■ Exercise objective ■
Pull out of the data below the stretch of lines bounded by the one containing "gray arrow at" and the one containing "brown diamond at", both bounds included, unchanged.

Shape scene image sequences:
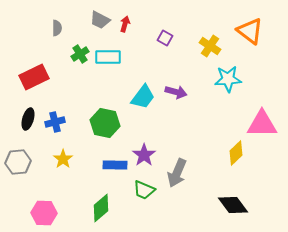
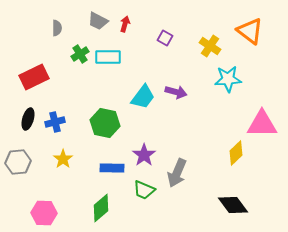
gray trapezoid: moved 2 px left, 1 px down
blue rectangle: moved 3 px left, 3 px down
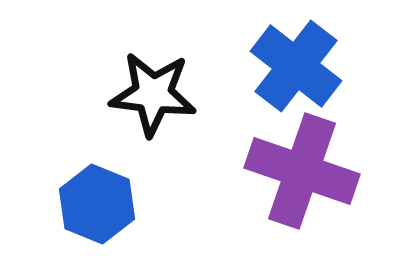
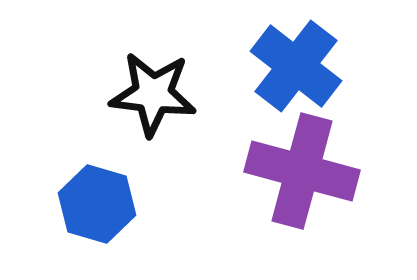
purple cross: rotated 4 degrees counterclockwise
blue hexagon: rotated 6 degrees counterclockwise
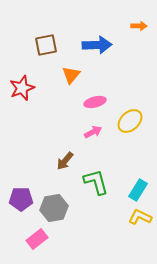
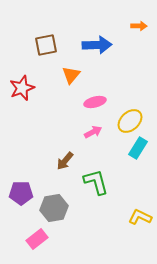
cyan rectangle: moved 42 px up
purple pentagon: moved 6 px up
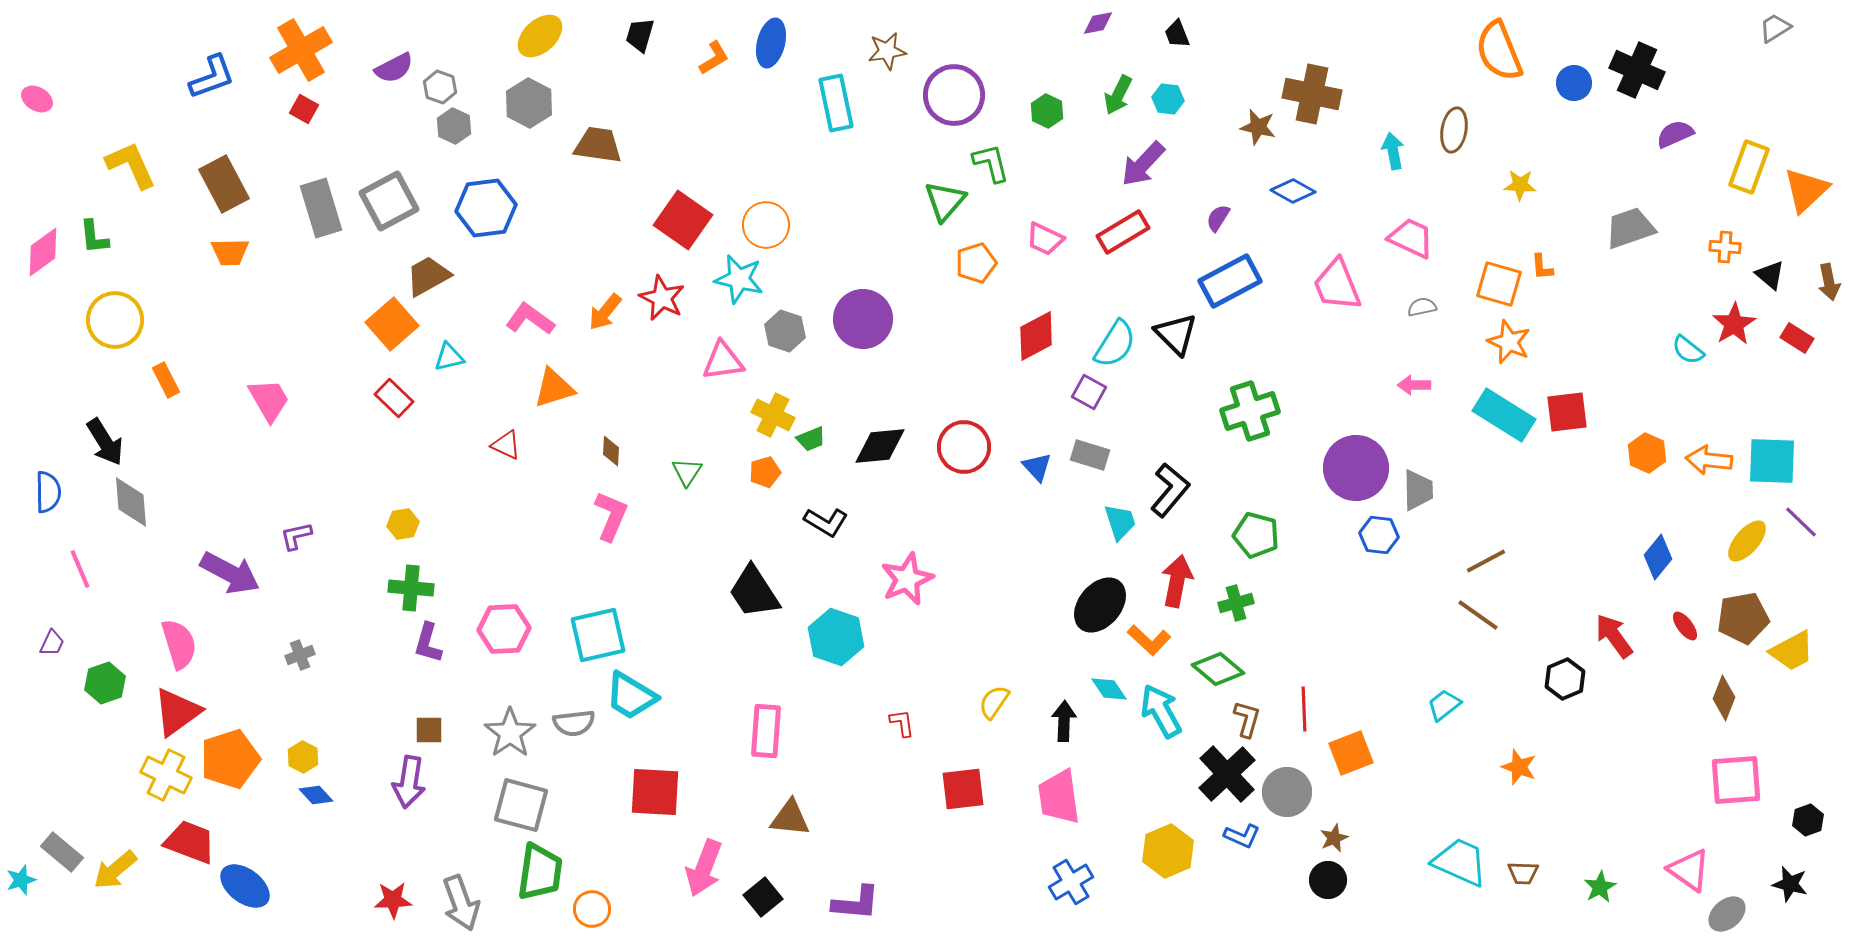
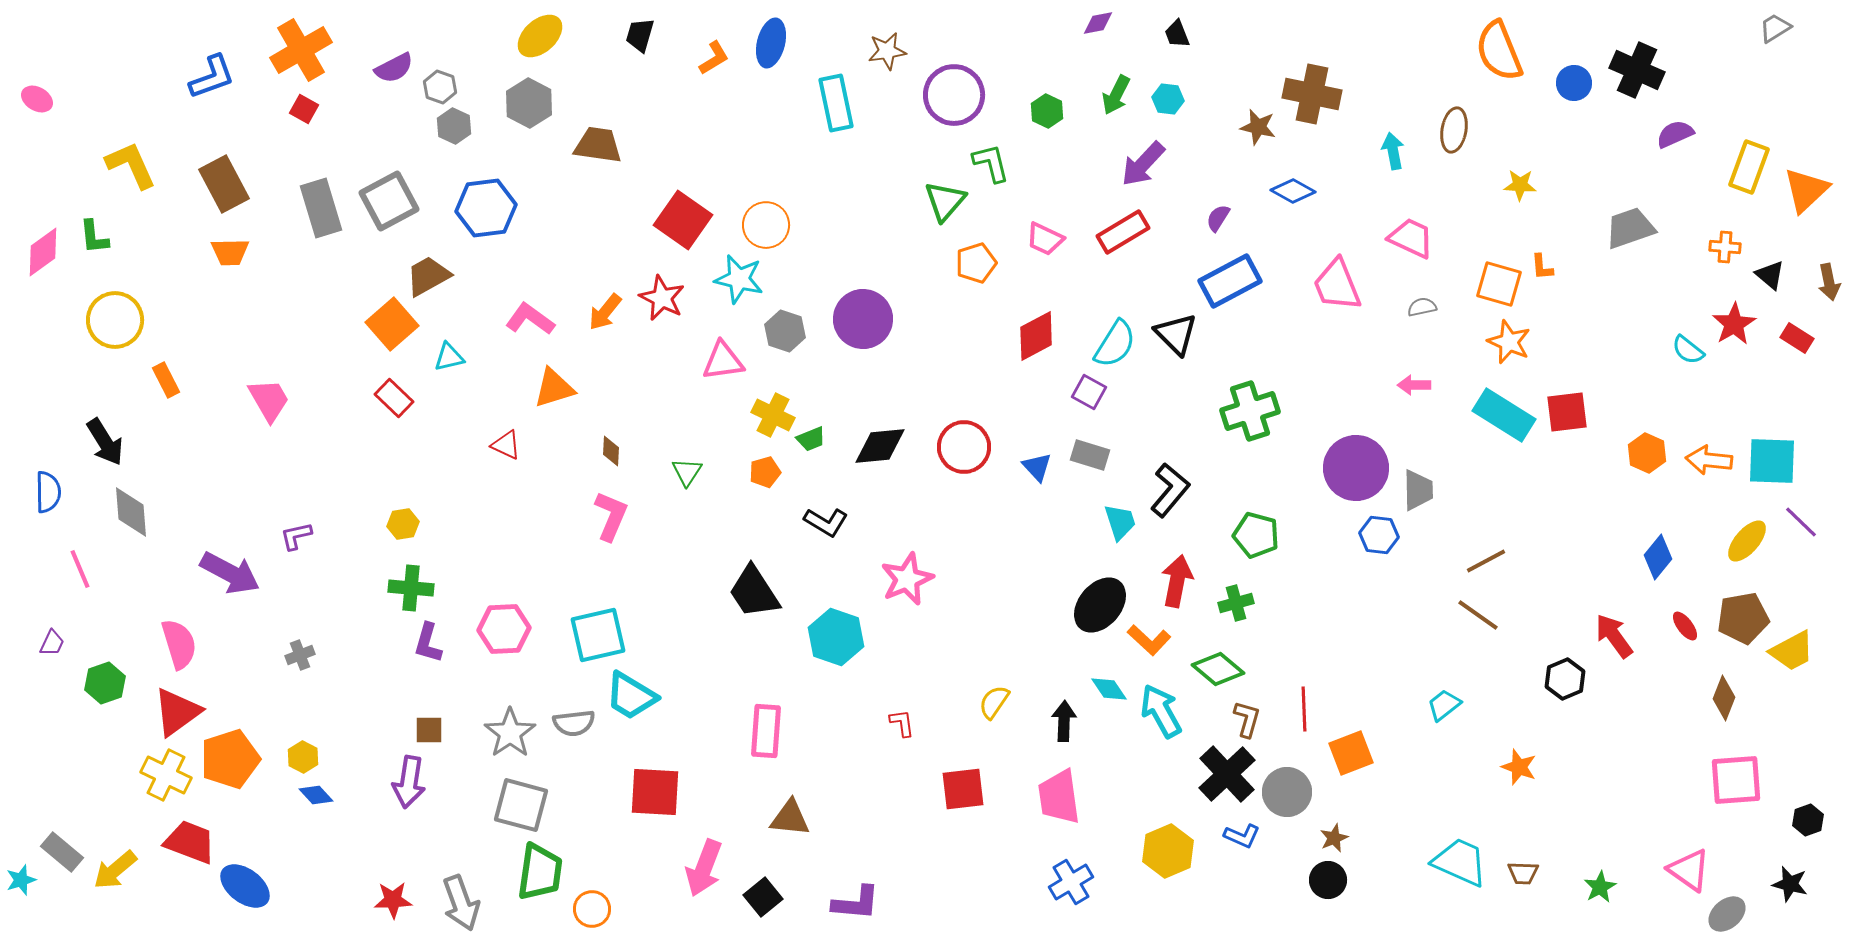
green arrow at (1118, 95): moved 2 px left
gray diamond at (131, 502): moved 10 px down
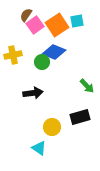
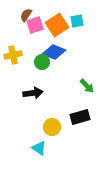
pink square: rotated 18 degrees clockwise
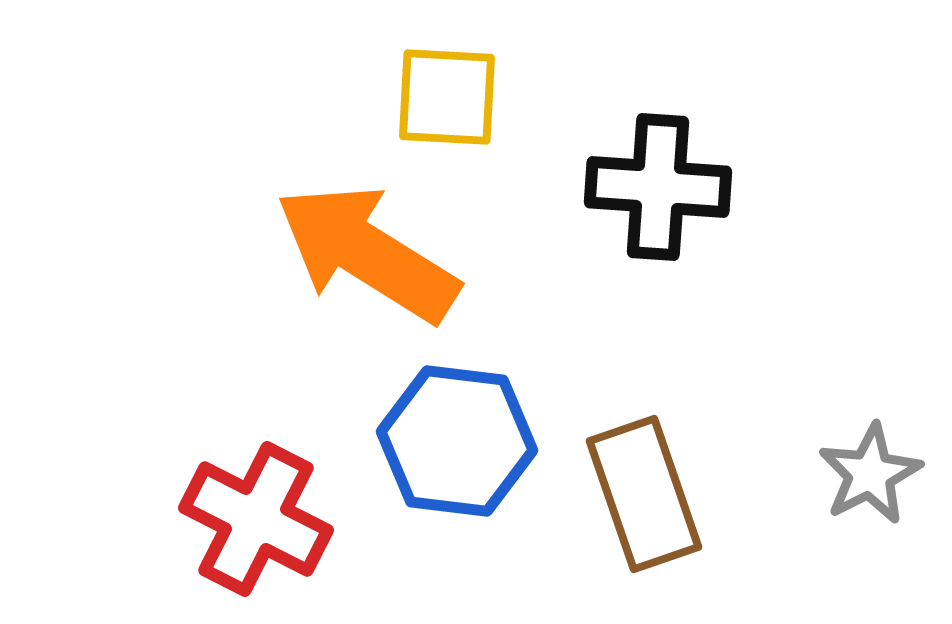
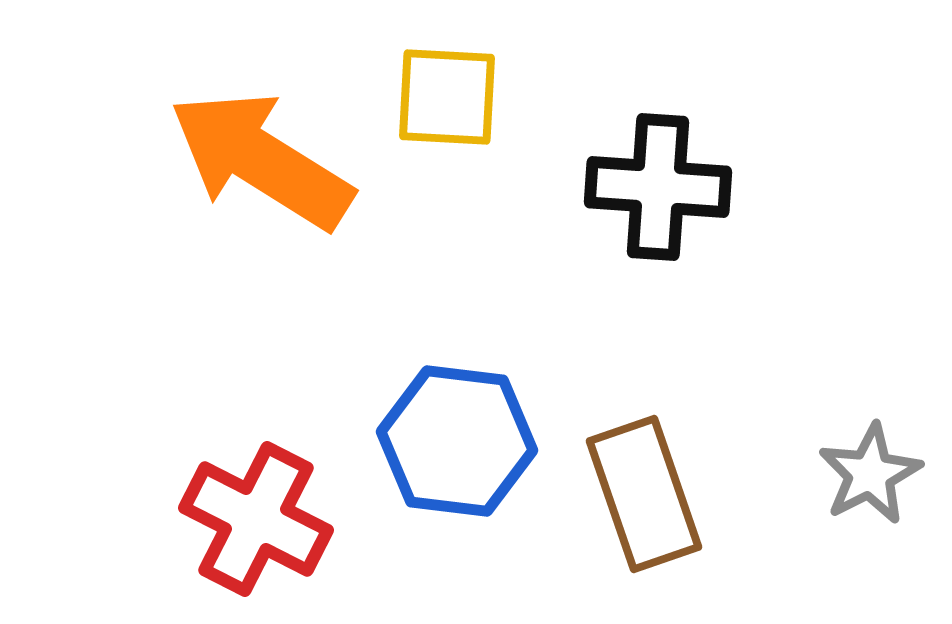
orange arrow: moved 106 px left, 93 px up
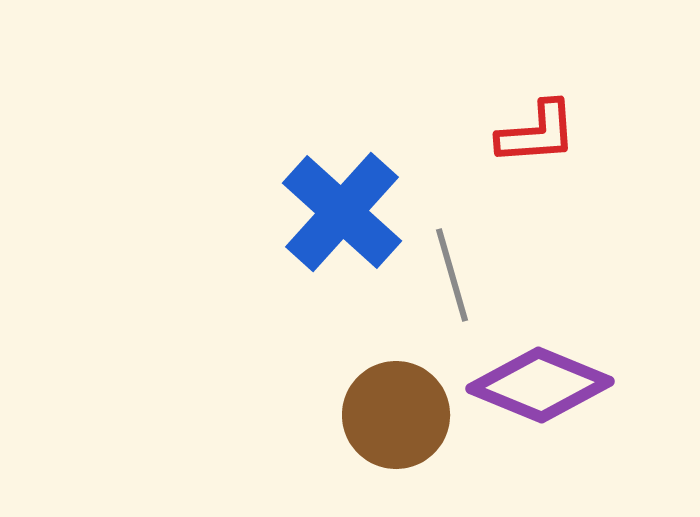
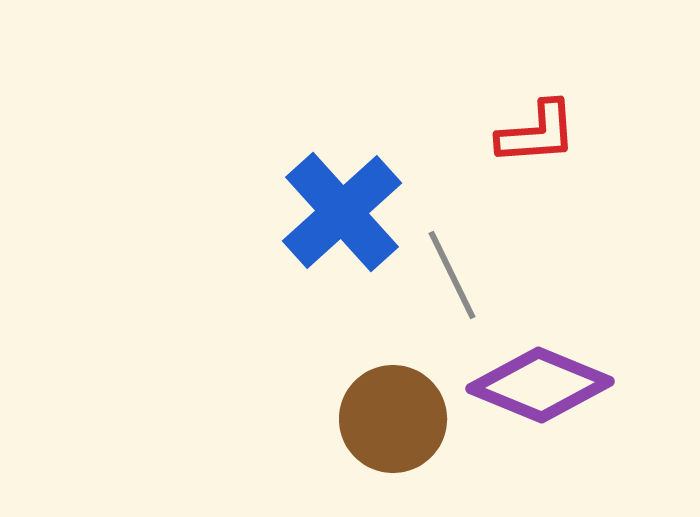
blue cross: rotated 6 degrees clockwise
gray line: rotated 10 degrees counterclockwise
brown circle: moved 3 px left, 4 px down
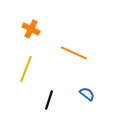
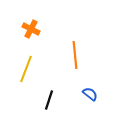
orange line: moved 1 px right, 2 px down; rotated 60 degrees clockwise
blue semicircle: moved 3 px right
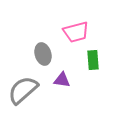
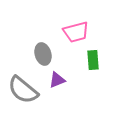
purple triangle: moved 5 px left; rotated 30 degrees counterclockwise
gray semicircle: rotated 100 degrees counterclockwise
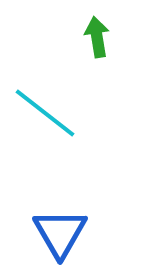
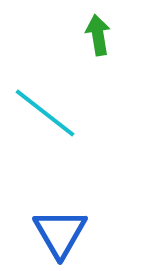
green arrow: moved 1 px right, 2 px up
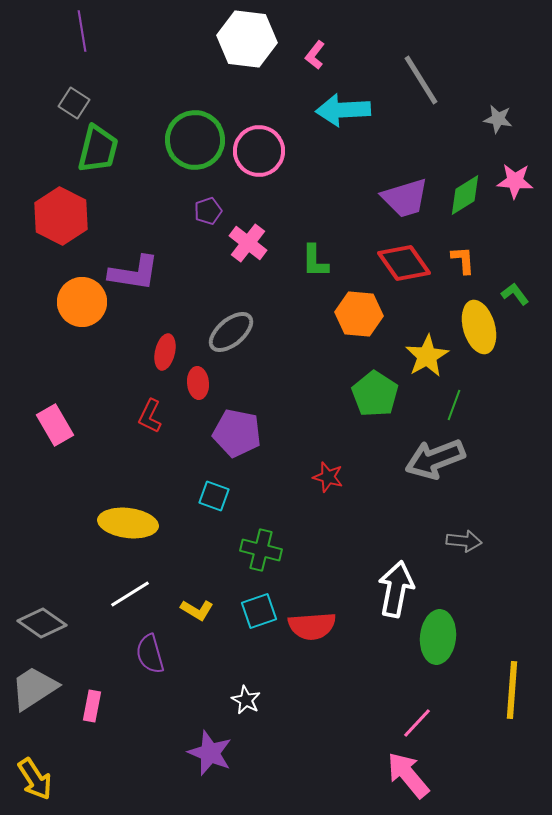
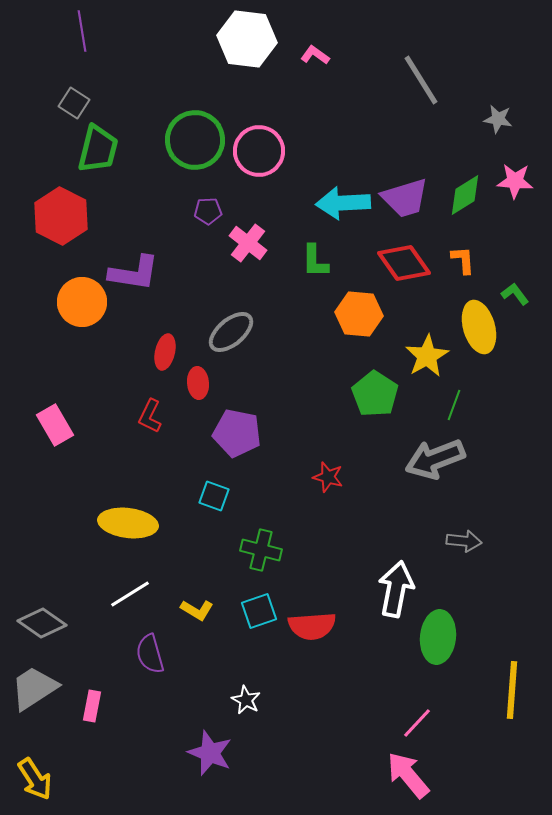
pink L-shape at (315, 55): rotated 88 degrees clockwise
cyan arrow at (343, 110): moved 93 px down
purple pentagon at (208, 211): rotated 16 degrees clockwise
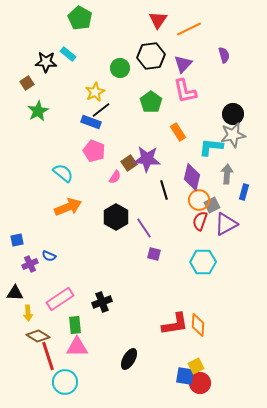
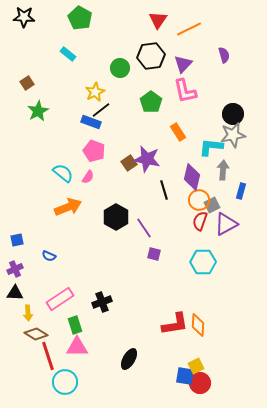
black star at (46, 62): moved 22 px left, 45 px up
purple star at (147, 159): rotated 8 degrees clockwise
gray arrow at (227, 174): moved 4 px left, 4 px up
pink semicircle at (115, 177): moved 27 px left
blue rectangle at (244, 192): moved 3 px left, 1 px up
purple cross at (30, 264): moved 15 px left, 5 px down
green rectangle at (75, 325): rotated 12 degrees counterclockwise
brown diamond at (38, 336): moved 2 px left, 2 px up
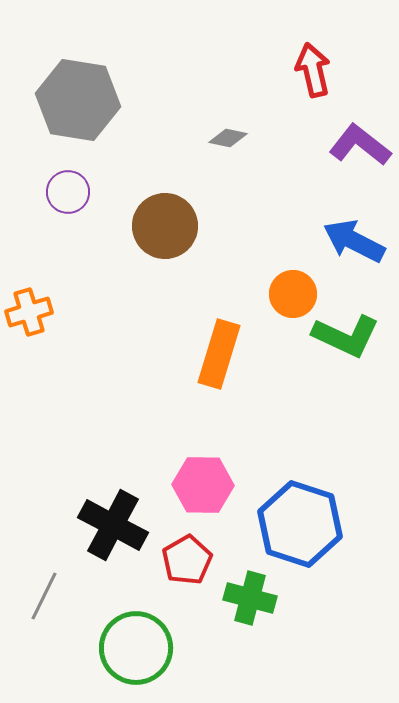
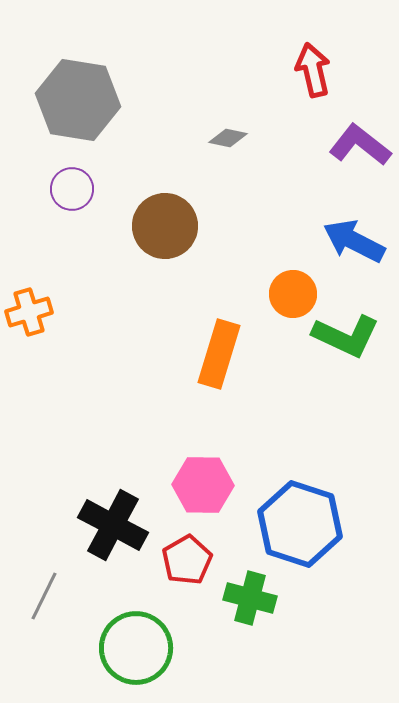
purple circle: moved 4 px right, 3 px up
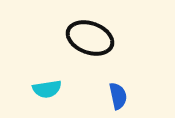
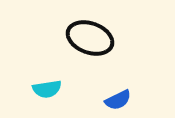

■ Worked solution ■
gray arrow at (227, 174): moved 4 px left, 4 px up
pink semicircle at (115, 177): moved 27 px left
blue rectangle at (244, 192): moved 3 px left, 1 px up
purple cross at (30, 264): moved 15 px left, 5 px down
green rectangle at (75, 325): rotated 12 degrees counterclockwise
brown diamond at (38, 336): moved 2 px left, 2 px up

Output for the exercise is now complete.